» **Data segment**:
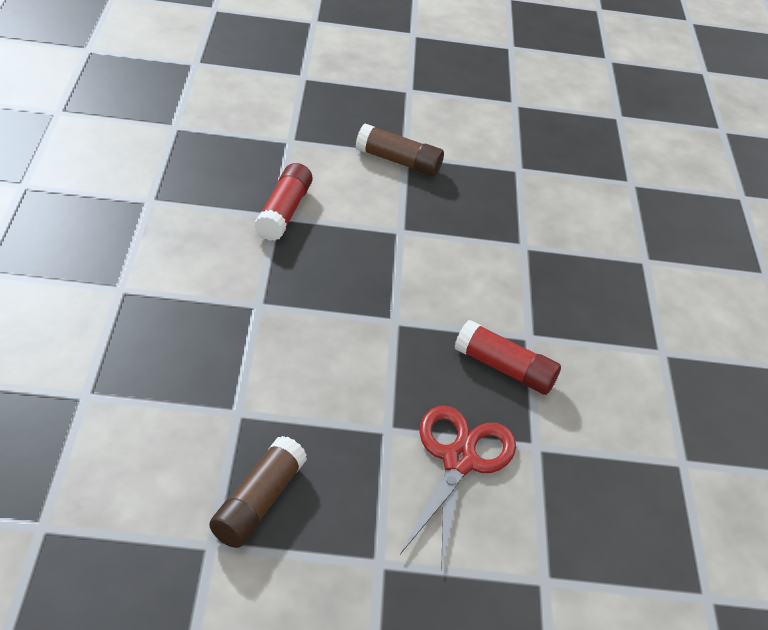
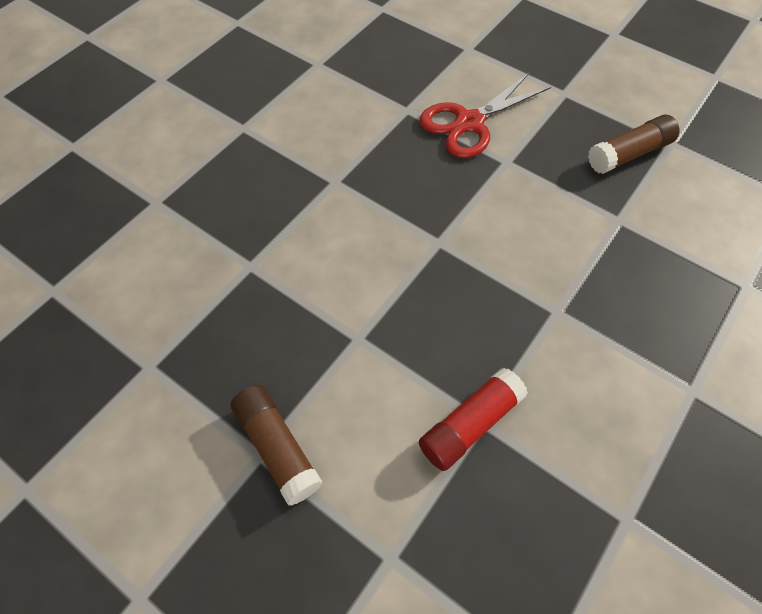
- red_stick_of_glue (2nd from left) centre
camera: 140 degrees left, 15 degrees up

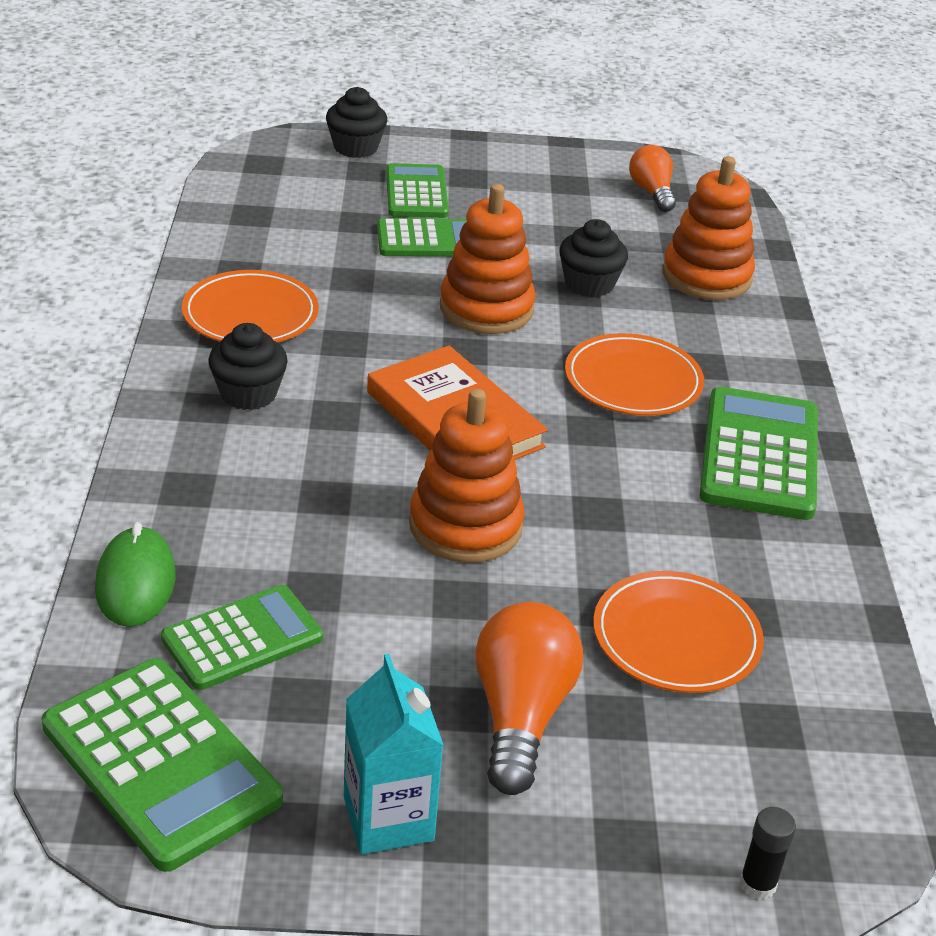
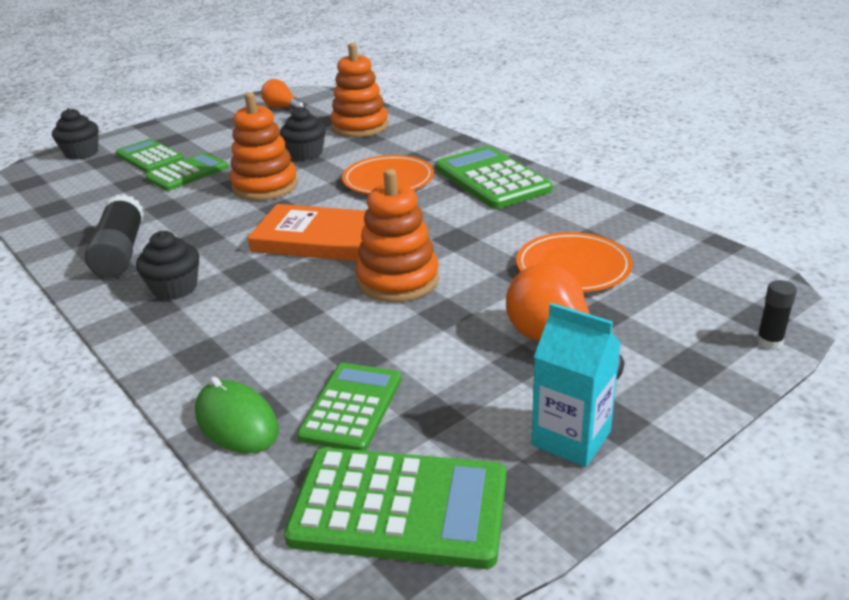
~ bright_orange_flat_dish (1st from left) top left to black_stick_of_glue (1st from left) middle left
camera: 35 degrees left, 5 degrees down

» **Task details**:
Please write out all the data word for word, but keep every picture out.

» **Worked solution**:
- red_stick_of_glue (2nd from left) centre
camera: 140 degrees left, 15 degrees up

~ bright_orange_flat_dish (1st from left) top left to black_stick_of_glue (1st from left) middle left
camera: 35 degrees left, 5 degrees down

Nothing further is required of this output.